▶ _PROVIDED RECORDS_
________________________
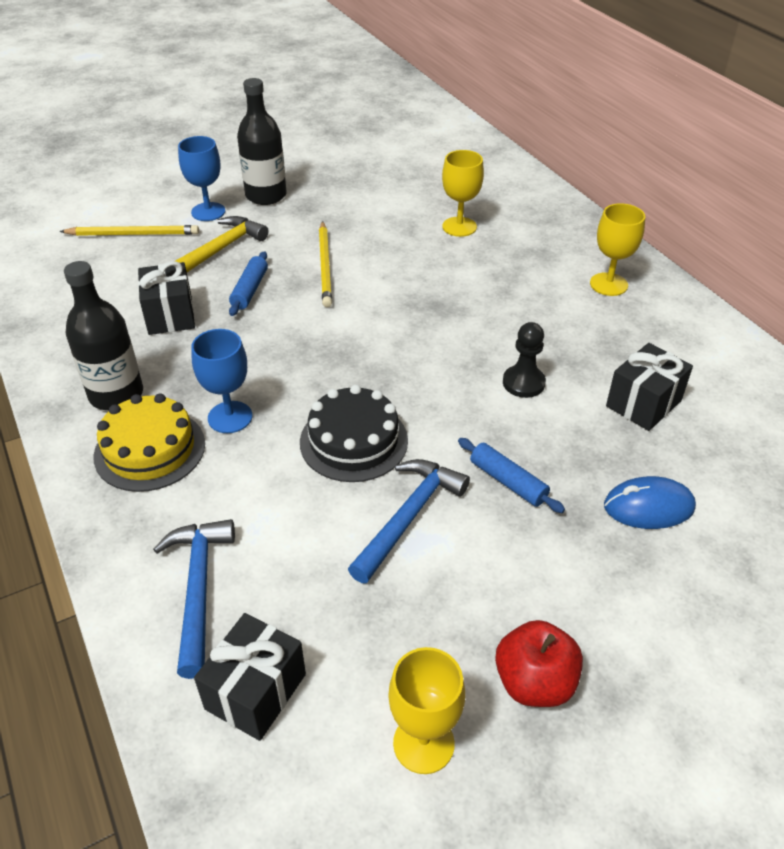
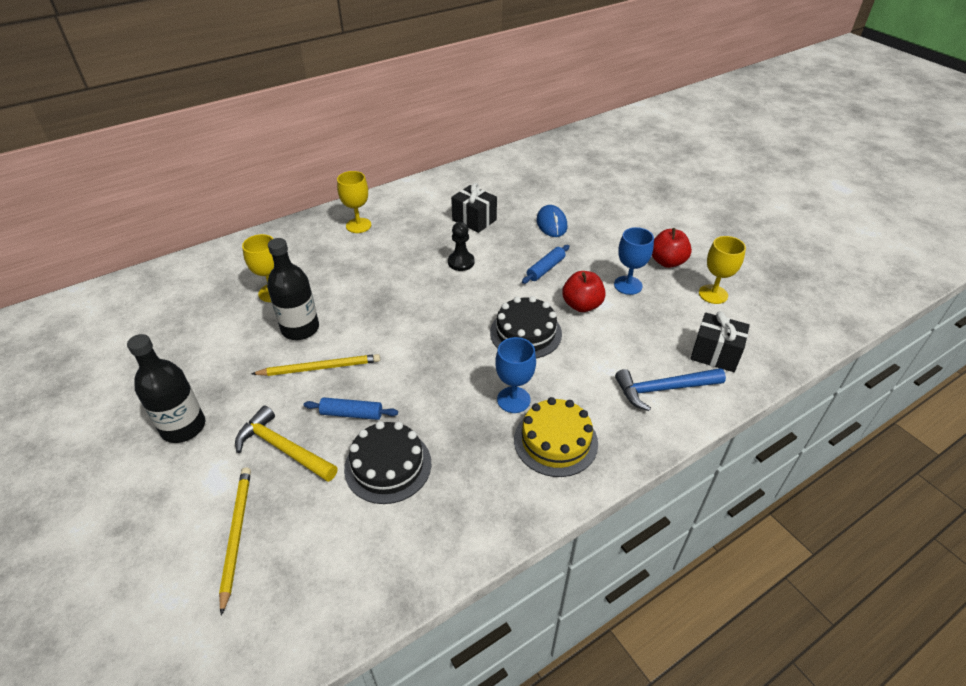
camera: 95 degrees left, 0 degrees up
(116, 394) = (498, 479): black bottle -> black bottle (300, 329)
(170, 315) = (388, 465): black gift -> black cake
(208, 212) = (204, 472): blue goblet -> blue goblet (628, 285)
(409, 517) = (582, 305): blue hammer -> red apple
________________________
▶ _TASK DESCRIPTION_
How many of the lines in this material contain the word "black"? State the number and nothing else.

▶ _ANSWER TO THE PROBLEM_
2